(Source data)
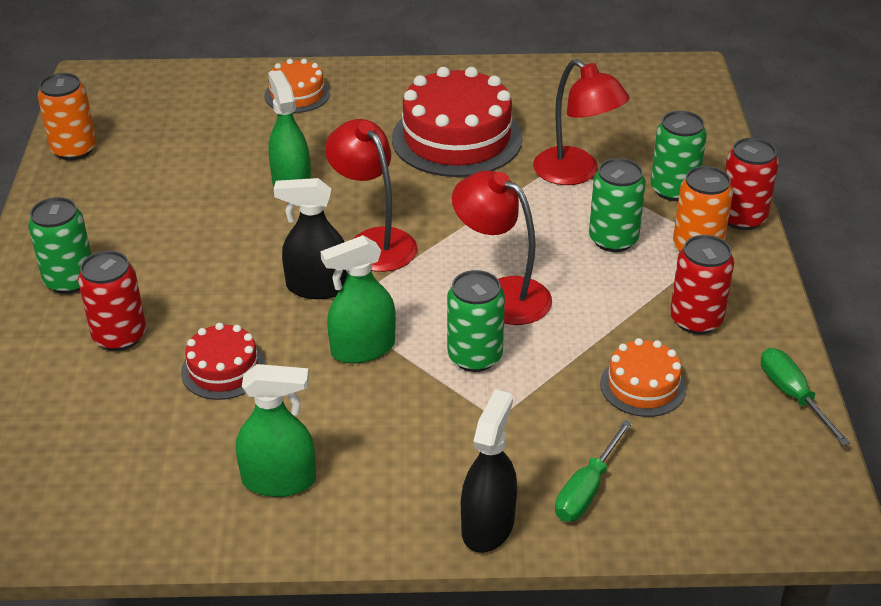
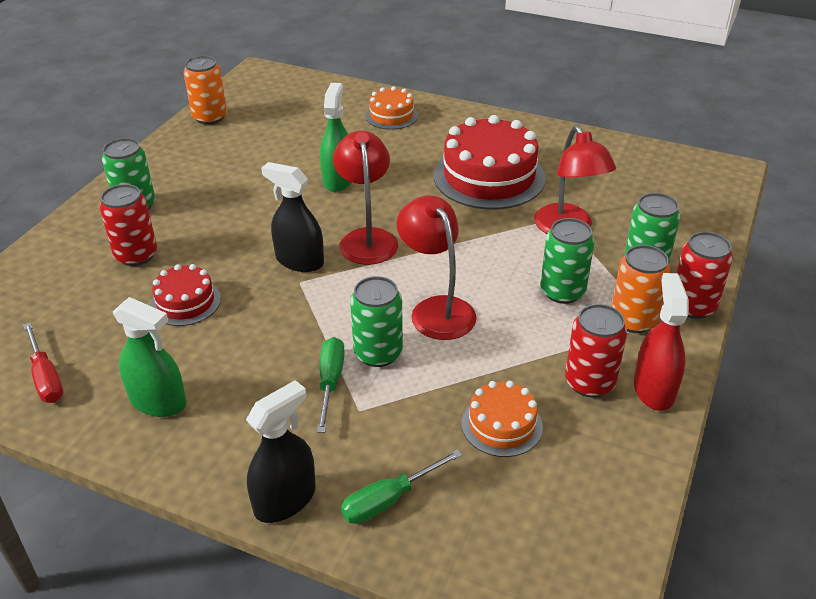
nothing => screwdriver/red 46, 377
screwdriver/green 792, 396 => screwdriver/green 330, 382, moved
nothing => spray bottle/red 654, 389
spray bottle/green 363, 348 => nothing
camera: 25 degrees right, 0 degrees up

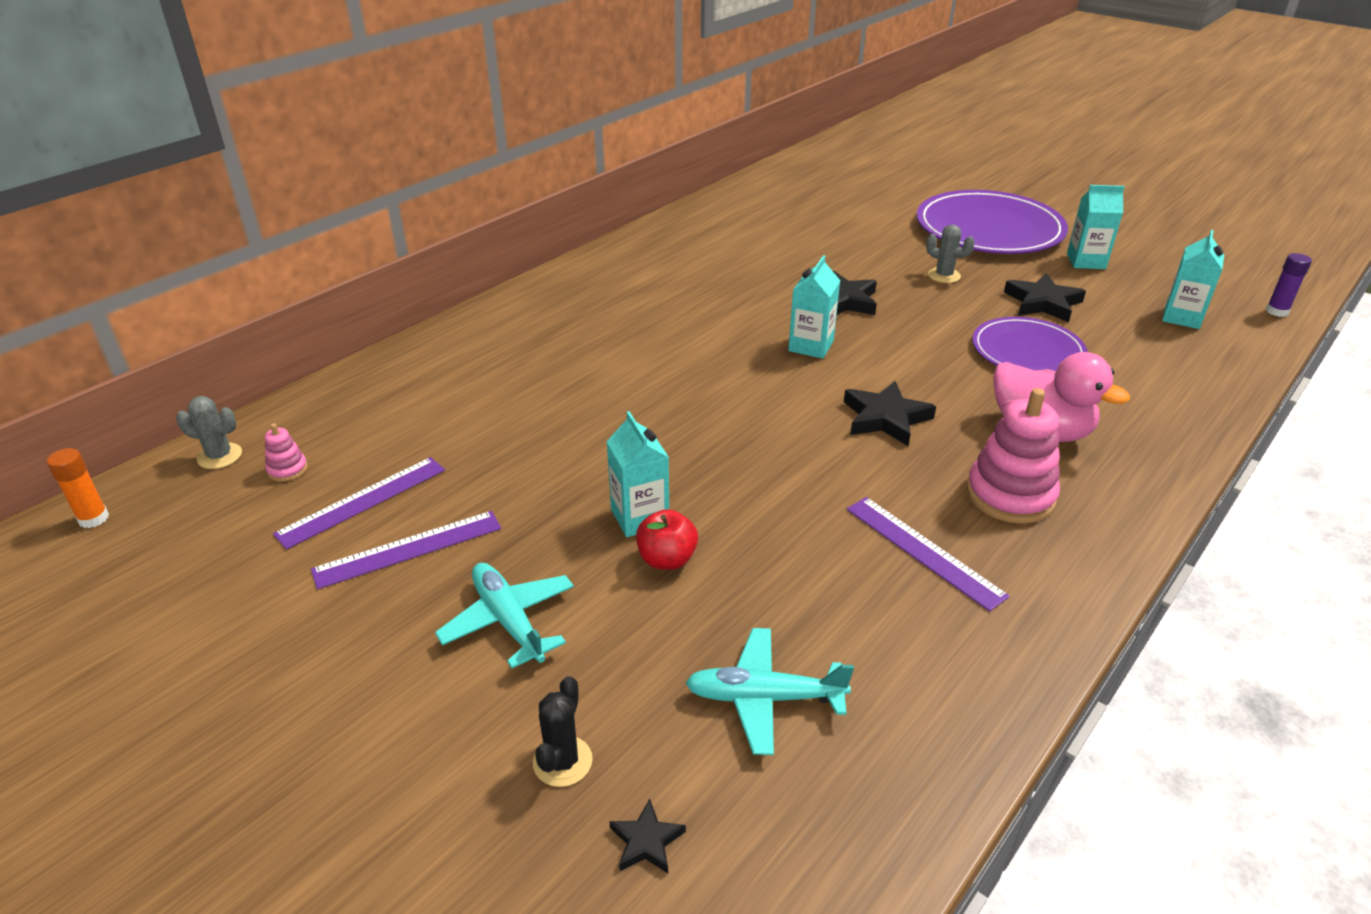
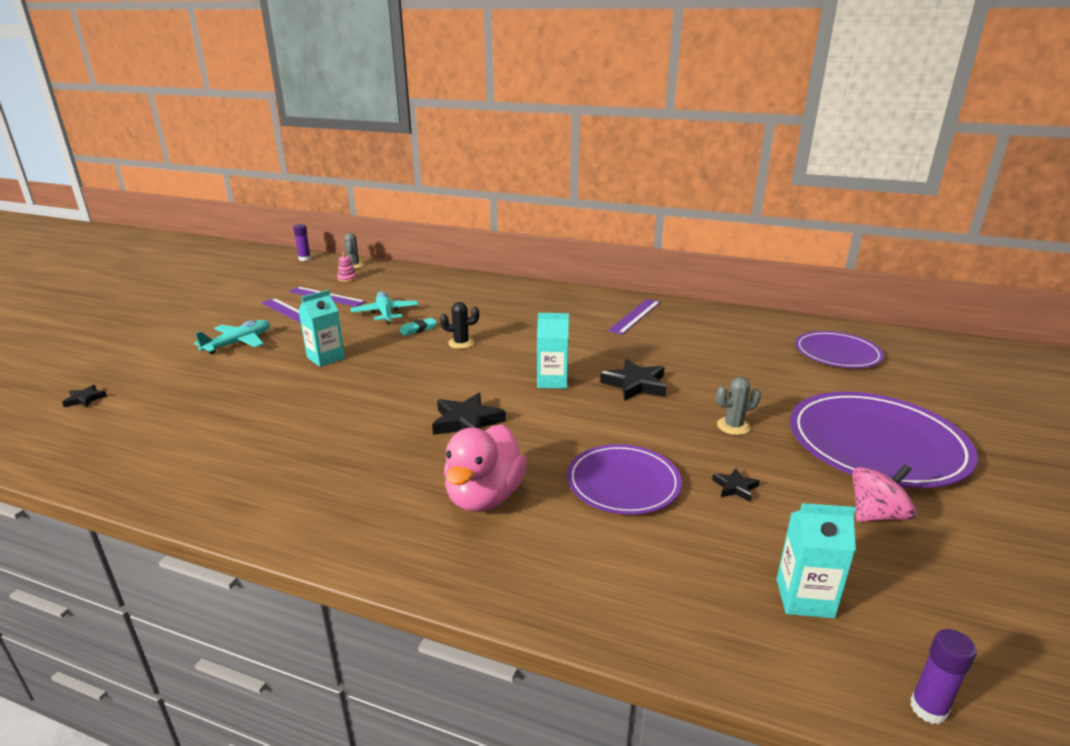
glue stick/orange 94, 518 => glue stick/purple 305, 259
plane/turquoise 764, 698 => plane/turquoise 385, 313, moved
nothing => eraser/turquoise 418, 329
cactus/black 562, 761 => cactus/black 461, 343, moved
ruler/purple 923, 551 => ruler/purple 635, 316, moved
star/black 1042, 303 => star/black 735, 487, x0.53
cactus/grey 944, 276 => cactus/grey 733, 426, 60 degrees clockwise
nothing => plate/purple 837, 353
carton/turquoise 1086, 261 => spinning top/pink 876, 514
apple/red 667, 559 => nothing
stacking toy/pink 1010, 495 => nothing
camera: 70 degrees right, 10 degrees down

=== WHAT TO DO ===
Set down all of the entries exactly. Leave the pictures out.

=== WRITTEN RESPONSE ===
nothing => screwdriver/red 46, 377
screwdriver/green 792, 396 => screwdriver/green 330, 382, moved
nothing => spray bottle/red 654, 389
spray bottle/green 363, 348 => nothing
camera: 25 degrees right, 0 degrees up

glue stick/orange 94, 518 => glue stick/purple 305, 259
plane/turquoise 764, 698 => plane/turquoise 385, 313, moved
nothing => eraser/turquoise 418, 329
cactus/black 562, 761 => cactus/black 461, 343, moved
ruler/purple 923, 551 => ruler/purple 635, 316, moved
star/black 1042, 303 => star/black 735, 487, x0.53
cactus/grey 944, 276 => cactus/grey 733, 426, 60 degrees clockwise
nothing => plate/purple 837, 353
carton/turquoise 1086, 261 => spinning top/pink 876, 514
apple/red 667, 559 => nothing
stacking toy/pink 1010, 495 => nothing
camera: 70 degrees right, 10 degrees down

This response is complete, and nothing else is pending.